__Action item__. Copy out, from the entries below, each line that holds the string "move".

Object tracking records
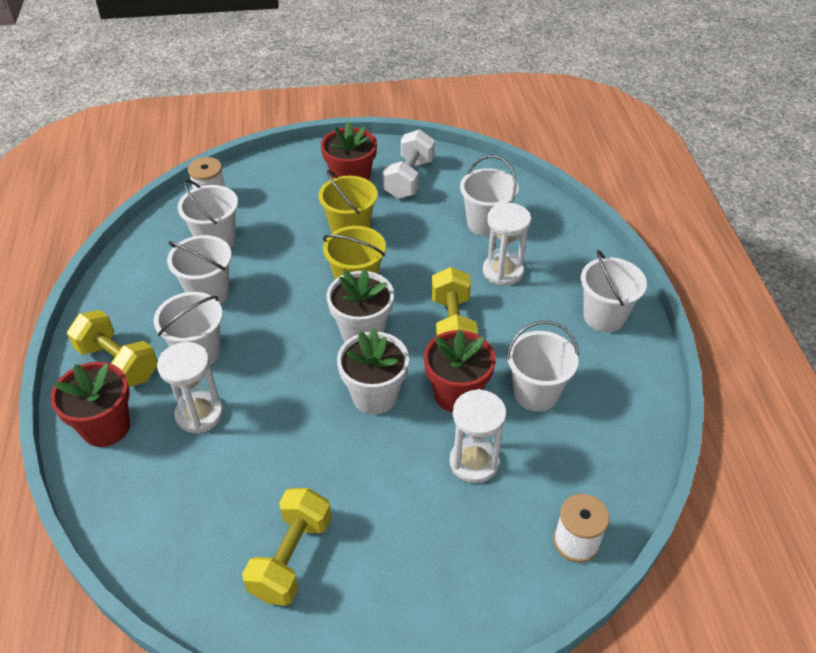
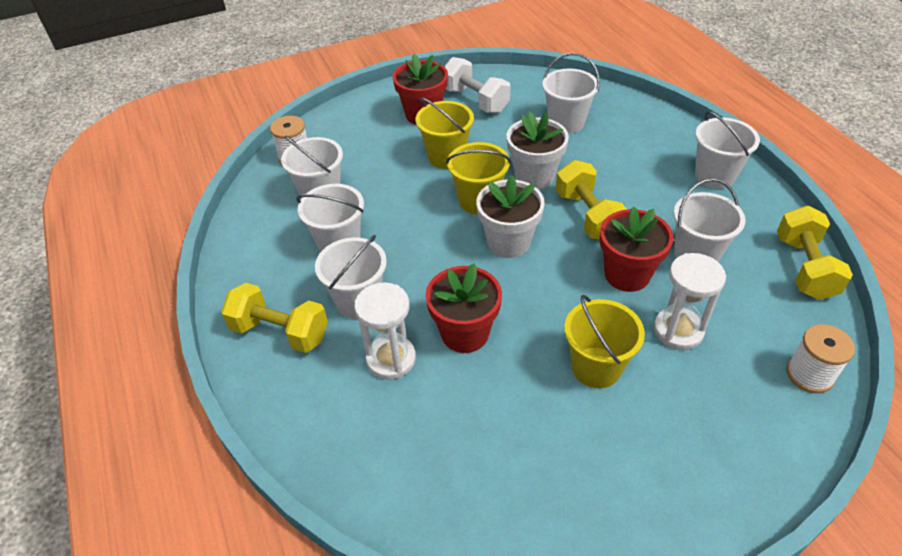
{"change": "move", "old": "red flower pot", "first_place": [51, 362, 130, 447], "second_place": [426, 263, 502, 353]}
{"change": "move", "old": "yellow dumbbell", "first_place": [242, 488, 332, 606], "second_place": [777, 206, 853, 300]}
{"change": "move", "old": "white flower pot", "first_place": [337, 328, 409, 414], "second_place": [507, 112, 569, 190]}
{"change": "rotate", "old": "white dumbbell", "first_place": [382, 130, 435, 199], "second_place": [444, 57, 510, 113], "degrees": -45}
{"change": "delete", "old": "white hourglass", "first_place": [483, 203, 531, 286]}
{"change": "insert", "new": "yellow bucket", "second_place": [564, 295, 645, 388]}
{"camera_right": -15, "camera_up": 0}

__Task solution__.
{"change": "move", "old": "red flower pot", "first_place": [51, 362, 130, 447], "second_place": [426, 263, 502, 353]}
{"change": "move", "old": "yellow dumbbell", "first_place": [242, 488, 332, 606], "second_place": [777, 206, 853, 300]}
{"change": "move", "old": "white flower pot", "first_place": [337, 328, 409, 414], "second_place": [507, 112, 569, 190]}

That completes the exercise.